→ **EXERCISE AIM**
Write out the lines below exactly as they appear, leaving the pictures out of your answer.

Saved data entries:

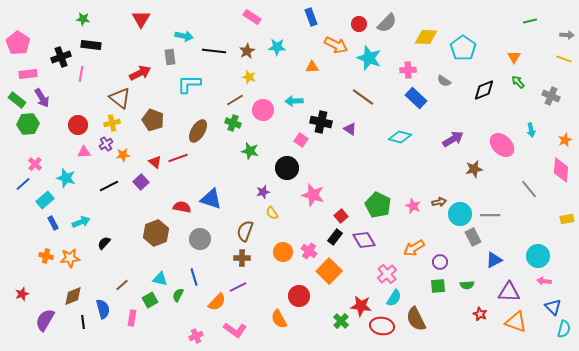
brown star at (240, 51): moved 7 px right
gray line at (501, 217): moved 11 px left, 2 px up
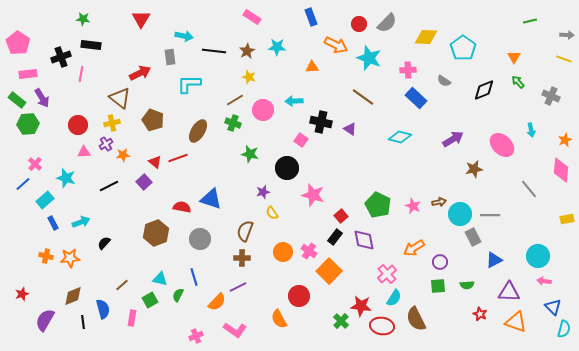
green star at (250, 151): moved 3 px down
purple square at (141, 182): moved 3 px right
purple diamond at (364, 240): rotated 20 degrees clockwise
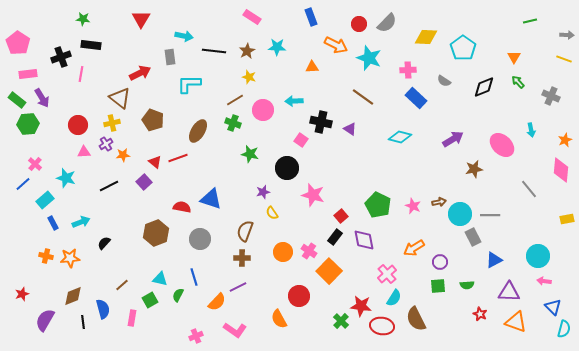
black diamond at (484, 90): moved 3 px up
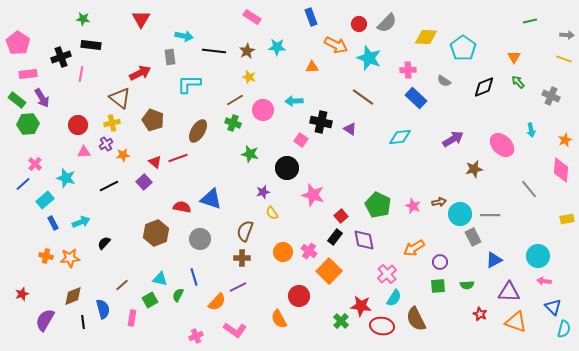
cyan diamond at (400, 137): rotated 20 degrees counterclockwise
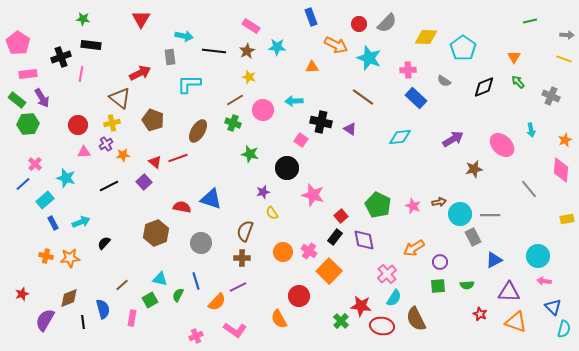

→ **RESPONSE BELOW**
brown star at (240, 51): moved 7 px right
gray line at (501, 217): moved 11 px left, 2 px up
green star at (250, 151): moved 3 px down
purple square at (141, 182): moved 3 px right
purple diamond at (364, 240): rotated 20 degrees clockwise
black diamond at (484, 90): moved 3 px up
cyan diamond at (400, 137): rotated 20 degrees counterclockwise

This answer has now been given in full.